START EXERCISE MATERIALS

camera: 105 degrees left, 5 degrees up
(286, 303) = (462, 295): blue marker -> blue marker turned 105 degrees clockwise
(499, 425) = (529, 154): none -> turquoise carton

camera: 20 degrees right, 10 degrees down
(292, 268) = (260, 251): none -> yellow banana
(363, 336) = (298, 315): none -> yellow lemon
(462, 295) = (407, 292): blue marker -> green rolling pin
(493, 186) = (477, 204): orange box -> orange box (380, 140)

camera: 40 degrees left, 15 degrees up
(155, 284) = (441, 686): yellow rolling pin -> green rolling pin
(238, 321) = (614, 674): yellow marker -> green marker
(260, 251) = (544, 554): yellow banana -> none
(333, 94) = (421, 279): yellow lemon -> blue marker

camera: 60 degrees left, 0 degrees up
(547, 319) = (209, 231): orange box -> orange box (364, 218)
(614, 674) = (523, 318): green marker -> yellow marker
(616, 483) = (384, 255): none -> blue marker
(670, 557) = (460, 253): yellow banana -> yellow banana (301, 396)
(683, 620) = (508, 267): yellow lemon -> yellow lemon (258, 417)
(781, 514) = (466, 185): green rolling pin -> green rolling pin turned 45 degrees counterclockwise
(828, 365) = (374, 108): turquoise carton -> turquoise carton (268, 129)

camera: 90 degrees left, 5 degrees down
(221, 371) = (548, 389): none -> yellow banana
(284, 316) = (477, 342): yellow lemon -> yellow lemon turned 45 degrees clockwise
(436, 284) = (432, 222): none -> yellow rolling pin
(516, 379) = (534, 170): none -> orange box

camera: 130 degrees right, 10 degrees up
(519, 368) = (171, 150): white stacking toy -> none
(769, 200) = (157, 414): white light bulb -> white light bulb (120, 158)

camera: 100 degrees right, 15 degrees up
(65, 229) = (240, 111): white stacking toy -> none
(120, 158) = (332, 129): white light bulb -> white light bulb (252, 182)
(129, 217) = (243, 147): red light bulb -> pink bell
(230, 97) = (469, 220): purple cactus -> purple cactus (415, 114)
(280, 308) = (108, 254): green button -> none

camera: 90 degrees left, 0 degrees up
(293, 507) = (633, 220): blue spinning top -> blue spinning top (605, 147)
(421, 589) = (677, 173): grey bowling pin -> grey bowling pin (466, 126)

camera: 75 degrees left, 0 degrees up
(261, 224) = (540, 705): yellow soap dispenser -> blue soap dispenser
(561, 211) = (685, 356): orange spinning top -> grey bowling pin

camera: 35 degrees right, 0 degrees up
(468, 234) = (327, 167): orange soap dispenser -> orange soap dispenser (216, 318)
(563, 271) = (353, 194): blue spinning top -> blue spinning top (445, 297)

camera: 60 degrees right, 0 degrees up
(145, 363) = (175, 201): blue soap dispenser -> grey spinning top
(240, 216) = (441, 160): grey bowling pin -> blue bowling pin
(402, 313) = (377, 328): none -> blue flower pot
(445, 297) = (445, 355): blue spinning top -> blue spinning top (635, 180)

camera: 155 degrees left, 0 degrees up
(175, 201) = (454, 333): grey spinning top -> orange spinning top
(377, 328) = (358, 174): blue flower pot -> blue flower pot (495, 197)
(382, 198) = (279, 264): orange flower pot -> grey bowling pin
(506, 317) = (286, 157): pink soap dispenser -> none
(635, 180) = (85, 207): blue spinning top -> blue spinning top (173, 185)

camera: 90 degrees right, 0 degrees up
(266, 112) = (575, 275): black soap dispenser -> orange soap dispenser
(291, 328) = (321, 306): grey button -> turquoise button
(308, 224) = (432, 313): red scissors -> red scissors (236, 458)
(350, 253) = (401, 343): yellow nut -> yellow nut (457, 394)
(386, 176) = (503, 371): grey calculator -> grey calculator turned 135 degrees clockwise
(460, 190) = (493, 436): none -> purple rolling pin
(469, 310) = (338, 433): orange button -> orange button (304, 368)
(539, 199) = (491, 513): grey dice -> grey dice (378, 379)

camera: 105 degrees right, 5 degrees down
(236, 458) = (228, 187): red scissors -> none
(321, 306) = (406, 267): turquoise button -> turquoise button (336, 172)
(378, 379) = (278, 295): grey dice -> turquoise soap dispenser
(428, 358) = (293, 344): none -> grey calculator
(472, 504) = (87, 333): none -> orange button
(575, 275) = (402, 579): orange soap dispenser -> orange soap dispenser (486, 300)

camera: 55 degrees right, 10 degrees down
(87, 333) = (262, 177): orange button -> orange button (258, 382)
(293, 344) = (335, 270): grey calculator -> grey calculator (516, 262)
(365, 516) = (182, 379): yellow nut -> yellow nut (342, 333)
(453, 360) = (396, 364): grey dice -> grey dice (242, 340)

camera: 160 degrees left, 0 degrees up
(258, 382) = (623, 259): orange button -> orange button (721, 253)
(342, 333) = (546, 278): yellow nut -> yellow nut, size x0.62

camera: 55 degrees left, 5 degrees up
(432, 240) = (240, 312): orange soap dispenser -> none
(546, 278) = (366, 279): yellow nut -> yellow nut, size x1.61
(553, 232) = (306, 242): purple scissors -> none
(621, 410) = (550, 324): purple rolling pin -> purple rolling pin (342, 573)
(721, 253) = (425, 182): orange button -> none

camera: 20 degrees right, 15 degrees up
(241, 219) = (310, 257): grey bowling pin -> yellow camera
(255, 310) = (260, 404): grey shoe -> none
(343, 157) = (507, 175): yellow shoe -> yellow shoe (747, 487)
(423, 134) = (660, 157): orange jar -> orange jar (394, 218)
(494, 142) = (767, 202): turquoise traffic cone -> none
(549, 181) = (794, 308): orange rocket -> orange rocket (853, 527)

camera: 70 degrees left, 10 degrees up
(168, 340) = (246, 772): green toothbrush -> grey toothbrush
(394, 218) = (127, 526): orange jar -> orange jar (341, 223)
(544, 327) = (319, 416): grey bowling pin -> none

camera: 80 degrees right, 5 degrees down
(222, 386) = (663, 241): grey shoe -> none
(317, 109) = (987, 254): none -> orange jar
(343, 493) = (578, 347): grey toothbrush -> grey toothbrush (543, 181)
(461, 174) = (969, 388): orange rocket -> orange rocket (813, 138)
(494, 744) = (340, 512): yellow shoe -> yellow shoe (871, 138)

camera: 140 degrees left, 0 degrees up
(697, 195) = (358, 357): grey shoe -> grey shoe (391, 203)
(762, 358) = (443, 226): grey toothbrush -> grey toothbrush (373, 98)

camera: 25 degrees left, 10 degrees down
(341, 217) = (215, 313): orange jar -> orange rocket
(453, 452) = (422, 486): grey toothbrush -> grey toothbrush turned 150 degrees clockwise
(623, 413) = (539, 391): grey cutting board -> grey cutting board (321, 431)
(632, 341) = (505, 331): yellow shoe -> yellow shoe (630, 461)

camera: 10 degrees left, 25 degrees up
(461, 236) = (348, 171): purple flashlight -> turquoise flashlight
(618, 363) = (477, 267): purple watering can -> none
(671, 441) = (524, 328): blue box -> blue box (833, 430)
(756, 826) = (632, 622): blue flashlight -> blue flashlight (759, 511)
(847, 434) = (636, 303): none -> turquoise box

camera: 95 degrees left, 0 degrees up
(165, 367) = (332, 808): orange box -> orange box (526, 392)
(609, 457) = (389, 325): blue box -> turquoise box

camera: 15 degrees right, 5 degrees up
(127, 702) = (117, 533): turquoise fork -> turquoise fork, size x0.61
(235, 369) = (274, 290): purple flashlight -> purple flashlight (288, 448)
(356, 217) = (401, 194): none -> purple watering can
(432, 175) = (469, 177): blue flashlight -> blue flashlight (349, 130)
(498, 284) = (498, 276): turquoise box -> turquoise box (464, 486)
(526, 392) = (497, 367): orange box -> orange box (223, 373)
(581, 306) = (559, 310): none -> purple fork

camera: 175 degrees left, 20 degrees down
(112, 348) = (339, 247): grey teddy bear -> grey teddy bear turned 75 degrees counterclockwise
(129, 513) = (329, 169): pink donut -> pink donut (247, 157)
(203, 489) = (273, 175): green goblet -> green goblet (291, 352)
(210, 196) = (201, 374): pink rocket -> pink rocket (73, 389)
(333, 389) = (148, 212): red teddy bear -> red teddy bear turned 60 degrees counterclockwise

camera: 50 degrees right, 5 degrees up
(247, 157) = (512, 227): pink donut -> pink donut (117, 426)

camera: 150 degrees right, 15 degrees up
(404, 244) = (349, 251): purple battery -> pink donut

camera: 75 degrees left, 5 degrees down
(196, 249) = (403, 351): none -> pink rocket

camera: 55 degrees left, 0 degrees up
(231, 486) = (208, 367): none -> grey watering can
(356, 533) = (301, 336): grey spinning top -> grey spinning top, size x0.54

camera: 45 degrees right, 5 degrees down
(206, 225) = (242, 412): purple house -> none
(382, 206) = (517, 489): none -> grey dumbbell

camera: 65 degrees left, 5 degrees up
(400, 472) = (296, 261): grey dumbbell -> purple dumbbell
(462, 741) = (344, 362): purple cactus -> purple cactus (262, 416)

END EXERCISE MATERIALS

(JOB ITEM) When you reach the line in the material above that holds "camera: 50 degrees right, 5 degrees up", begin reproducing lines exactly, and stop after the line that holds "(231, 486) = (208, 367): none".

(EXERCISE OUTPUT)
camera: 50 degrees right, 5 degrees up
(247, 157) = (512, 227): pink donut -> pink donut (117, 426)

camera: 150 degrees right, 15 degrees up
(404, 244) = (349, 251): purple battery -> pink donut

camera: 75 degrees left, 5 degrees down
(196, 249) = (403, 351): none -> pink rocket

camera: 55 degrees left, 0 degrees up
(231, 486) = (208, 367): none -> grey watering can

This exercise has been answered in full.